## DATA SECTION
+ + +

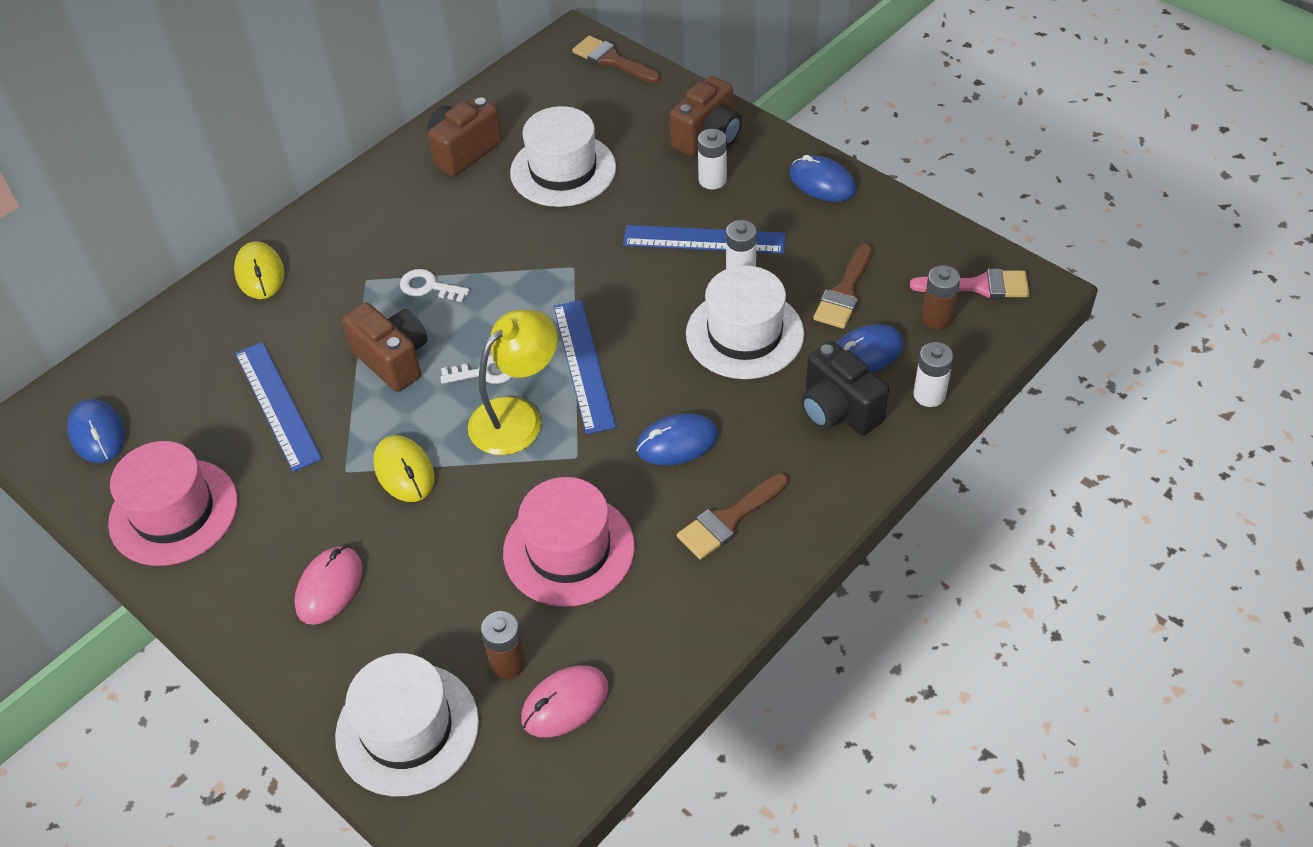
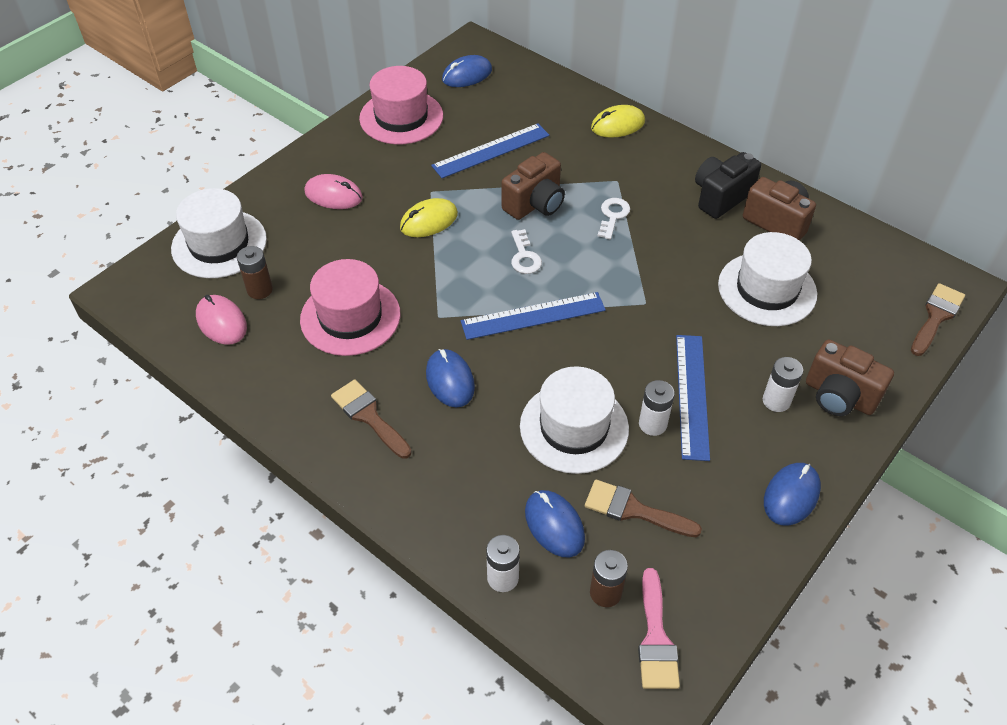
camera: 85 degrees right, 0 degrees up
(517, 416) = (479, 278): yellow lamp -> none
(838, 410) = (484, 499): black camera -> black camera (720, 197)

+ + +

## TASK INSTRUCTIONS
Everything from the line with "(517, 416) = (479, 278): yellow lamp -> none" through the last line of the data above, please return word for word, and no other line.

## RESPONSE TO THE EXERCISE
(517, 416) = (479, 278): yellow lamp -> none
(838, 410) = (484, 499): black camera -> black camera (720, 197)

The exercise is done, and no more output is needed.